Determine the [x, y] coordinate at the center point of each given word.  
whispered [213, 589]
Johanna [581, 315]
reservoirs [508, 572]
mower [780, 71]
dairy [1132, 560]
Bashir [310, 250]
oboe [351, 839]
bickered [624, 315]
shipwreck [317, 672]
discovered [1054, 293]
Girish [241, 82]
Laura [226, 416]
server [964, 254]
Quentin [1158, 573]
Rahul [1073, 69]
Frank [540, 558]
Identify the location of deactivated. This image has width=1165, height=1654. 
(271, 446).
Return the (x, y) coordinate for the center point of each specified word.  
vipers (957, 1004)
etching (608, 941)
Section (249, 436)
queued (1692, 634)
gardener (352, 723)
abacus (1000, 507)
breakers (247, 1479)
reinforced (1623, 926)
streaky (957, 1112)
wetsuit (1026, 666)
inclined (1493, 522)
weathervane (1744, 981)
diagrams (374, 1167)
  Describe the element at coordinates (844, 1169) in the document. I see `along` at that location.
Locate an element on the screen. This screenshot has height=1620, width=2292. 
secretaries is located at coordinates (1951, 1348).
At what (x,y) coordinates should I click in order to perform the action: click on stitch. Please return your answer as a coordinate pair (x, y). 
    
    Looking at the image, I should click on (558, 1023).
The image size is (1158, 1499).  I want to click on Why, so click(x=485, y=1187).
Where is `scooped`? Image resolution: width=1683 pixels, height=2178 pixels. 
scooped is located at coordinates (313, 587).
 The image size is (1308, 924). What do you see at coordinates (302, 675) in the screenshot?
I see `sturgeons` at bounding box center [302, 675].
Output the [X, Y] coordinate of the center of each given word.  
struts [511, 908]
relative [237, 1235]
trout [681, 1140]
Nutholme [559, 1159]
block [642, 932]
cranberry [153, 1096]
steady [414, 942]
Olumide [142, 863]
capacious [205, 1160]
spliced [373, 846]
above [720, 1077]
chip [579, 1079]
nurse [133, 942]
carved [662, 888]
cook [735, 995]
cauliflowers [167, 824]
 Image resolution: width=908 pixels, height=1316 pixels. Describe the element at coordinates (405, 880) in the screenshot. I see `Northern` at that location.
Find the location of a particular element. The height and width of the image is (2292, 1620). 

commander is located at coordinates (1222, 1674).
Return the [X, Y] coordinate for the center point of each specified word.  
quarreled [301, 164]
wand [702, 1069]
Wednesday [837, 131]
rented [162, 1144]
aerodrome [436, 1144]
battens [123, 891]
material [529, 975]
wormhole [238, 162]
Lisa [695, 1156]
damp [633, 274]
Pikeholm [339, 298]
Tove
- - - - - - -
- _Direction_: Can you write out the listing above word for word, starting at its first line and ending at the line that contains "secretaries is located", with both of those lines included?

- _Solution to the exercise_:
Determine the [x, y] coordinate at the center point of each given word.  
whispered [213, 589]
Johanna [581, 315]
reservoirs [508, 572]
mower [780, 71]
dairy [1132, 560]
Bashir [310, 250]
oboe [351, 839]
bickered [624, 315]
shipwreck [317, 672]
discovered [1054, 293]
Girish [241, 82]
Laura [226, 416]
server [964, 254]
Quentin [1158, 573]
Rahul [1073, 69]
Frank [540, 558]
Identify the location of deactivated. This image has width=1165, height=1654. 
(271, 446).
Return the (x, y) coordinate for the center point of each specified word.  
vipers (957, 1004)
etching (608, 941)
Section (249, 436)
queued (1692, 634)
gardener (352, 723)
abacus (1000, 507)
breakers (247, 1479)
reinforced (1623, 926)
streaky (957, 1112)
wetsuit (1026, 666)
inclined (1493, 522)
weathervane (1744, 981)
diagrams (374, 1167)
  Describe the element at coordinates (844, 1169) in the document. I see `along` at that location.
Locate an element on the screen. This screenshot has height=1620, width=2292. 
secretaries is located at coordinates (1951, 1348).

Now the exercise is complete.